What is being asked: Report each line of the records below that holds the word "none".

--------------------------------------------------

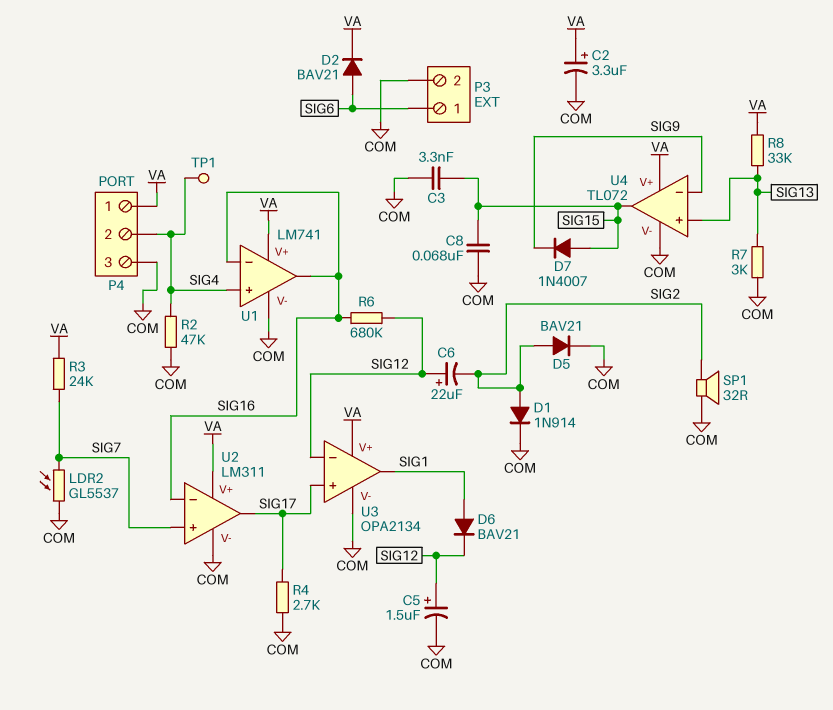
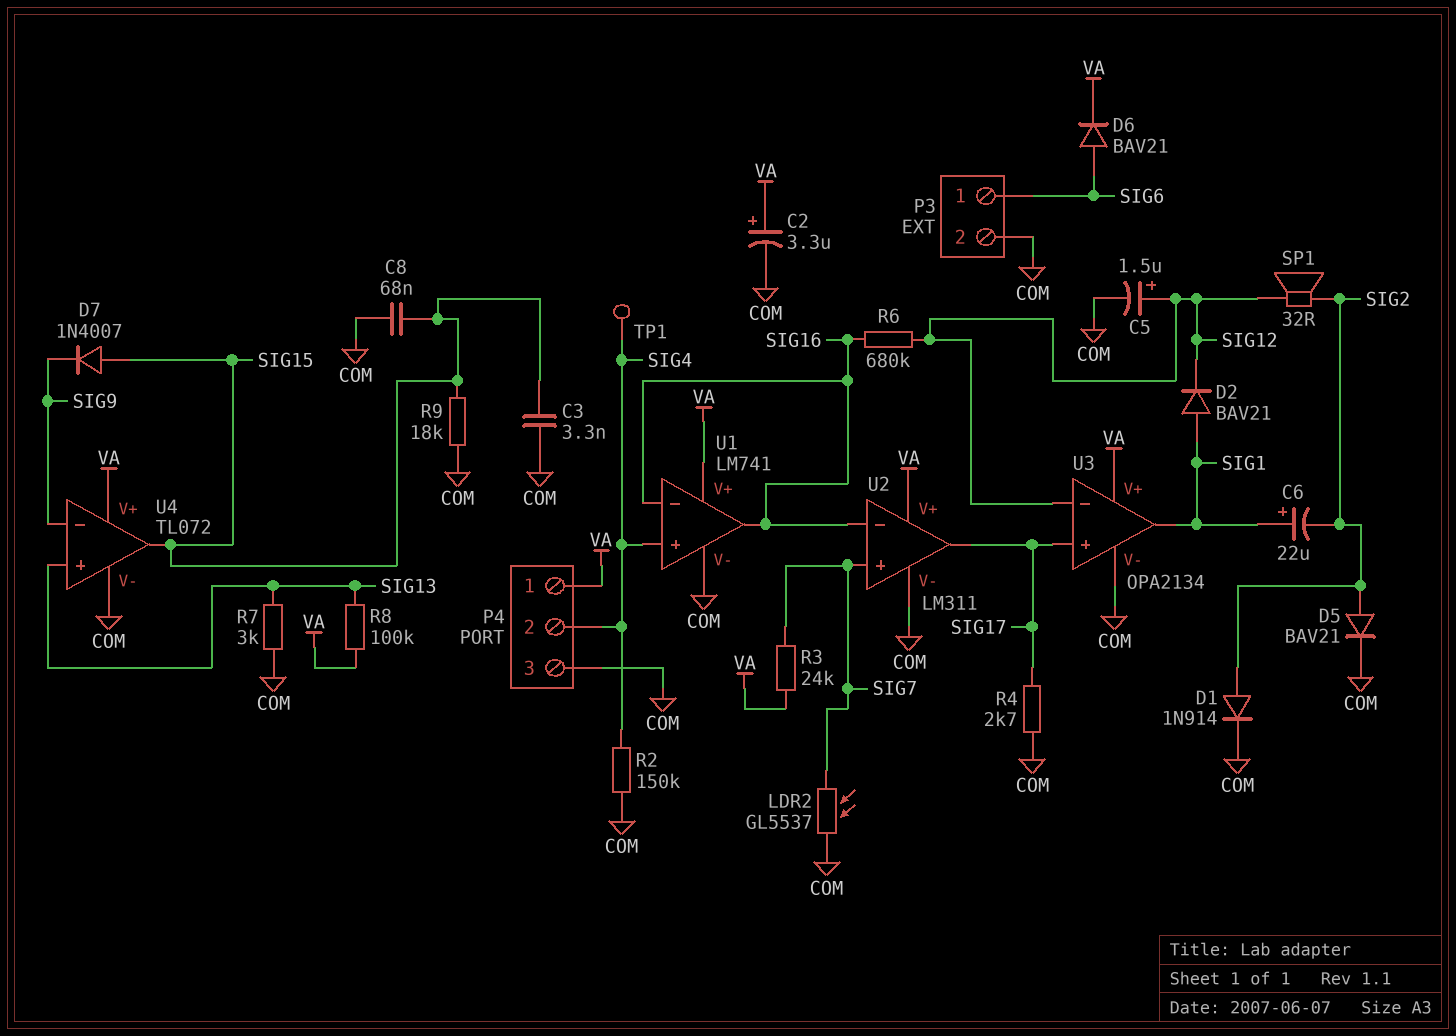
C6: 22uF (plus SIG12, minus SIG2) -> 22uF (plus SIG1, minus SIG2)
D2: diode BAV21 (A SIG6, K VA) -> diode BAV21 (A SIG1, K SIG12)
D6: diode BAV21 (A SIG1, K SIG12) -> diode BAV21 (A SIG6, K VA)
R2: 47k (COM, SIG4) -> 150k (COM, SIG4)
R8: 33k (SIG13, VA) -> 100k (SIG13, VA)
R9: none -> 18k (COM, SIG15)
SP1: speaker 32R (COM, SIG2) -> speaker 32R (SIG2, SIG12)

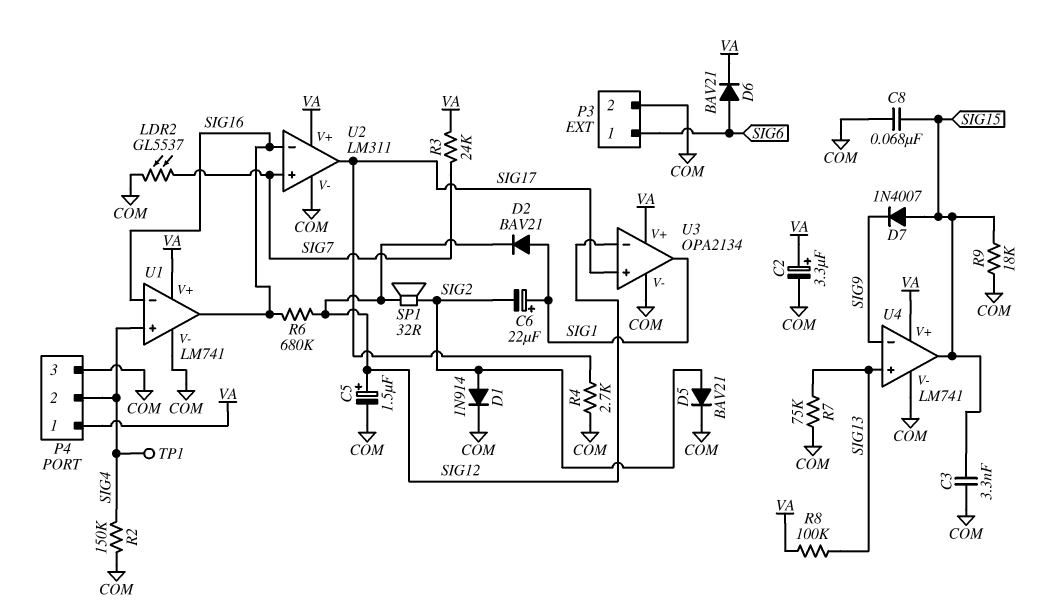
R7: 3k (COM, SIG13) -> 75k (COM, SIG13)
U4: TL072 -> LM741

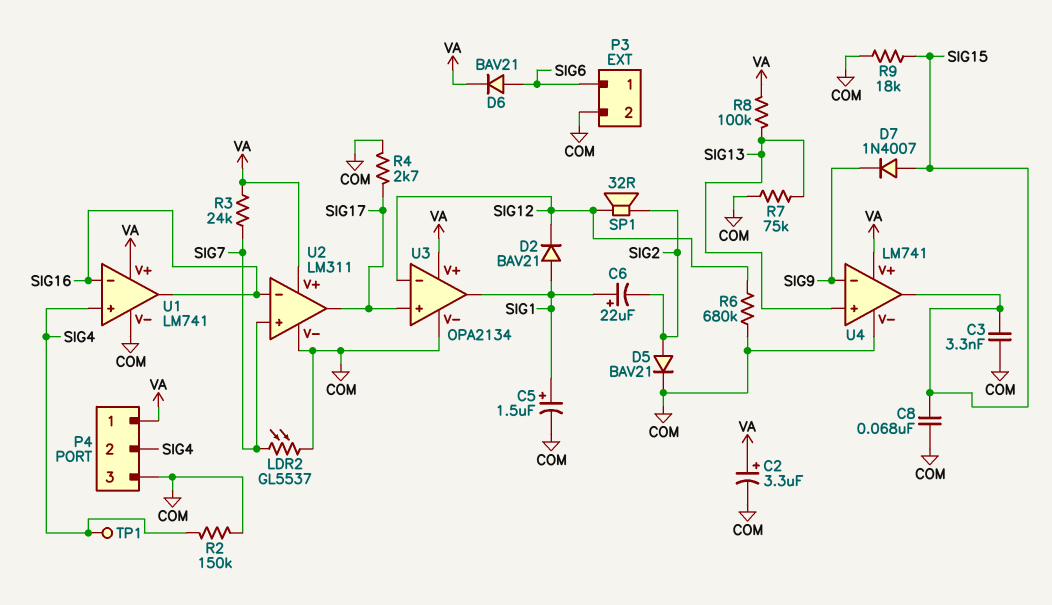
C5: 1.5uF (plus SIG12, minus COM) -> 1.5uF (plus SIG1, minus COM)
D1: diode 1N914 (A SIG2, K COM) -> none
R6: 680k (SIG12, SIG16) -> 680k (COM, SIG12)

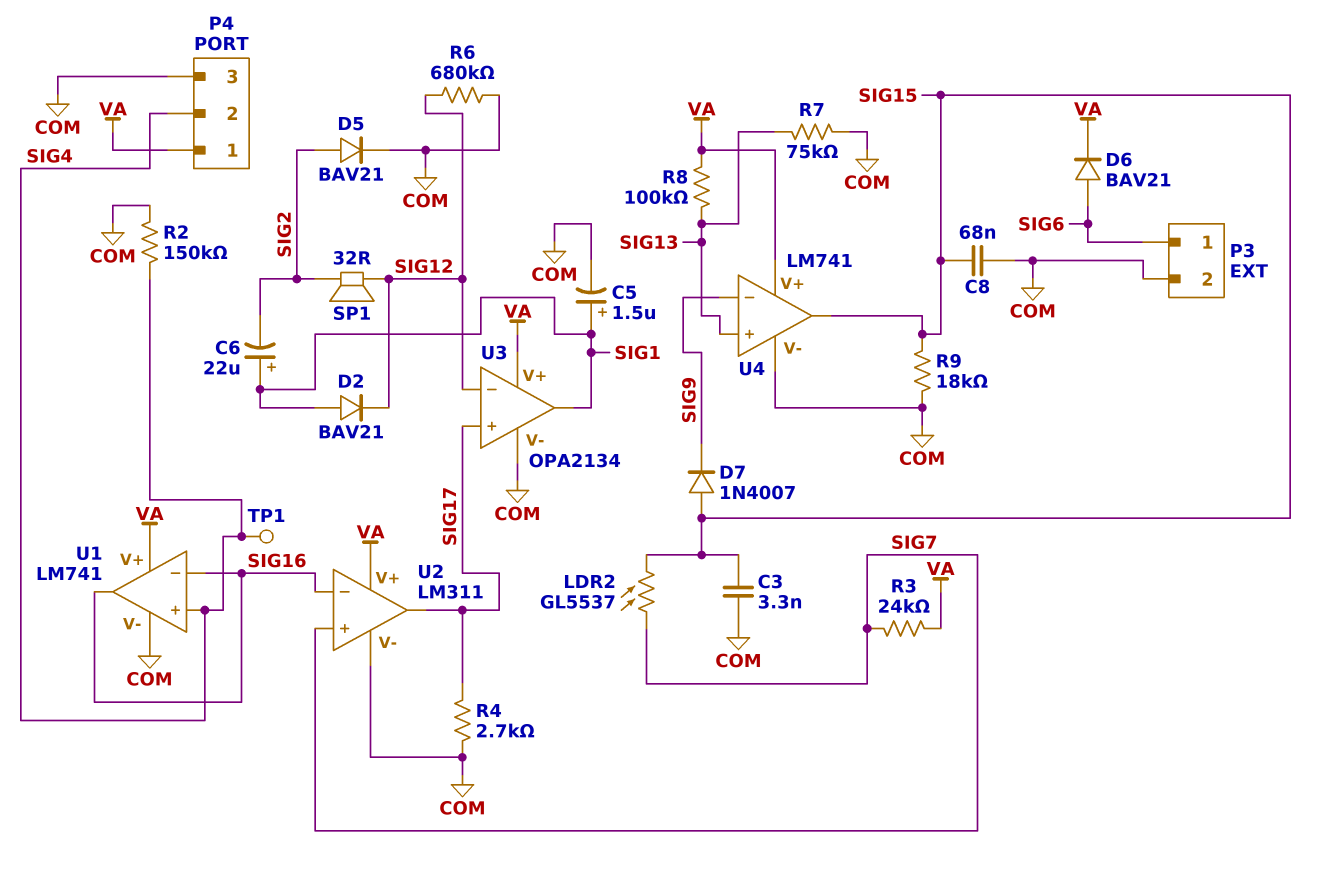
C2: 3.3uF (plus VA, minus COM) -> none
LDR2: GL5537 (COM, SIG7) -> GL5537 (SIG7, SIG15)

--------------------------------------------------

Result below:
R9: none -> 18k (COM, SIG15)
D1: diode 1N914 (A SIG2, K COM) -> none
C2: 3.3uF (plus VA, minus COM) -> none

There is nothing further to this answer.